** PROBLEM TO SOLVE **
Every line in the records below that holds the word "DATA" is to be copied.

___ EXTRACTED ENTRIES ___

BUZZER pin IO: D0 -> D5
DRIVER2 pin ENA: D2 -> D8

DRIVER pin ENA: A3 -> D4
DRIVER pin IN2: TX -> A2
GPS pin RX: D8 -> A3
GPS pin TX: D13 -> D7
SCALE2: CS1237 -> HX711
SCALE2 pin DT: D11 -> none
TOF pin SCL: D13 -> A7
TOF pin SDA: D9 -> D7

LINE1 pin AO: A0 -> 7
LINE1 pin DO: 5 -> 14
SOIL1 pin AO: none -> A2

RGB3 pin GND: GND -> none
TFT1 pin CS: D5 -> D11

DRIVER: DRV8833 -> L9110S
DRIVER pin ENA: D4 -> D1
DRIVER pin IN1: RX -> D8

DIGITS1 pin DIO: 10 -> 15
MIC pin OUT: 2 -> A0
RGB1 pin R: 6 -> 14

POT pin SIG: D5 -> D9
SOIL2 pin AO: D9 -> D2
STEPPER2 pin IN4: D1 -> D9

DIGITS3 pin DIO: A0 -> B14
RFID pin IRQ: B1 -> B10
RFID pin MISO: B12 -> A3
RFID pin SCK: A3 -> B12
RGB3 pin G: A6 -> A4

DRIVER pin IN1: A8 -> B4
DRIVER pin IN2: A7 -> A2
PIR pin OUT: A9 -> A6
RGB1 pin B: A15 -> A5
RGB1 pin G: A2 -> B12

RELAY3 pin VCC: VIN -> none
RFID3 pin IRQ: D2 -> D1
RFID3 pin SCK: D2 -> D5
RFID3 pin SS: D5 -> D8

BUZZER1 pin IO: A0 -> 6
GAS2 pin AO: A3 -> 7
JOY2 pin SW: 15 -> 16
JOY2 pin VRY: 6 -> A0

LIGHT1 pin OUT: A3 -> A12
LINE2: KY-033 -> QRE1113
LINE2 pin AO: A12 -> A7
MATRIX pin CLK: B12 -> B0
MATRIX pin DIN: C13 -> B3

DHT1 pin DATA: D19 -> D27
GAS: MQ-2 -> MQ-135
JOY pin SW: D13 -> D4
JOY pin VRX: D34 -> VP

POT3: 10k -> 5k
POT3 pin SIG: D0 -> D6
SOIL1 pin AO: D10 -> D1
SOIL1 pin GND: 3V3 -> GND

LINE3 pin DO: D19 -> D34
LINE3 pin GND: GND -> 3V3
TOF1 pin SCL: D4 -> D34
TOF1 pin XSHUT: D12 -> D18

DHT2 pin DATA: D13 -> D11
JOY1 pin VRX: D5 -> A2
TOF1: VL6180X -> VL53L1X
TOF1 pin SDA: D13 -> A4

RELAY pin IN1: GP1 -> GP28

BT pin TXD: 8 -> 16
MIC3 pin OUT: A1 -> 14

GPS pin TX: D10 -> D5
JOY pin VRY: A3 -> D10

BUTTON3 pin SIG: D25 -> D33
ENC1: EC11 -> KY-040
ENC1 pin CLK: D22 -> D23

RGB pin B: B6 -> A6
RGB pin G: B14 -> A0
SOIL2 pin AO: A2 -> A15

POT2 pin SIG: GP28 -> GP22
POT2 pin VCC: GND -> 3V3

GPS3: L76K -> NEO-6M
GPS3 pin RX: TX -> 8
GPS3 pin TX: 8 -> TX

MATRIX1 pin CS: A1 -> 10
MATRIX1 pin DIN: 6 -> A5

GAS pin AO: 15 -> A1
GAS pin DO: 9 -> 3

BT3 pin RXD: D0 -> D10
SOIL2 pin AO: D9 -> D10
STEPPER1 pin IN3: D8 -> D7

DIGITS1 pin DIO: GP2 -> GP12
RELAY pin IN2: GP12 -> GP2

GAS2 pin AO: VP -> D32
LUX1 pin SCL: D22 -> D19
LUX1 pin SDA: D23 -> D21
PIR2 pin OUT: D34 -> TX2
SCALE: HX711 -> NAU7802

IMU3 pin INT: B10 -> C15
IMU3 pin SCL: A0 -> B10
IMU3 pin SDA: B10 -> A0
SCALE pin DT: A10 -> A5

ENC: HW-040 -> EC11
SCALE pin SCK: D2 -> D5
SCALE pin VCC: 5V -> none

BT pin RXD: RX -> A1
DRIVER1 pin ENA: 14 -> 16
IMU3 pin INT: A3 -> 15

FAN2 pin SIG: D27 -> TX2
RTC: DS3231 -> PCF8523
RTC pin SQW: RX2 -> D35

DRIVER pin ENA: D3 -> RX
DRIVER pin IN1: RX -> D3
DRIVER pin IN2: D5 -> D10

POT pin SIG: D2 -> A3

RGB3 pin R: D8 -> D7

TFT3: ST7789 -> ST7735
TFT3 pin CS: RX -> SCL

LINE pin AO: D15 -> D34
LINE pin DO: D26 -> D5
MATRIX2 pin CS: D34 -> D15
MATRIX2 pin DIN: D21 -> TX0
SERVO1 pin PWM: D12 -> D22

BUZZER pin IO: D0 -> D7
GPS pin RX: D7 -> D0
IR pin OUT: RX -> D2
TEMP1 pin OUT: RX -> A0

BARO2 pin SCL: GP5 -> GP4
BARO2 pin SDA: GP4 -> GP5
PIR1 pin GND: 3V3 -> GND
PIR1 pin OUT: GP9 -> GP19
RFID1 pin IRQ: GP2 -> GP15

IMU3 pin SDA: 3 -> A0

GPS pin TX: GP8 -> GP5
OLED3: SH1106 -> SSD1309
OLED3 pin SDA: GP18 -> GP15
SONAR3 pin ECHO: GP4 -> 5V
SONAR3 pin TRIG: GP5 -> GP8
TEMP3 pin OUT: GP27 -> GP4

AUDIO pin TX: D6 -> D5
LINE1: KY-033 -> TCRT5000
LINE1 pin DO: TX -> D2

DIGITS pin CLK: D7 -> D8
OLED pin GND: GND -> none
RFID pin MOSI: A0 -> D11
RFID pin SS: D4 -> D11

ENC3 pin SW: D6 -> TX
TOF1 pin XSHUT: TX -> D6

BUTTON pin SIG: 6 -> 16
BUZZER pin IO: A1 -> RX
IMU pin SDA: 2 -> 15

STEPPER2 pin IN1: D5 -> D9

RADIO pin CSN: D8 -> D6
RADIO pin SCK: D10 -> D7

___

** SOLUTION TO THE EXERCISE **
DHT1 pin DATA: D19 -> D27
DHT2 pin DATA: D13 -> D11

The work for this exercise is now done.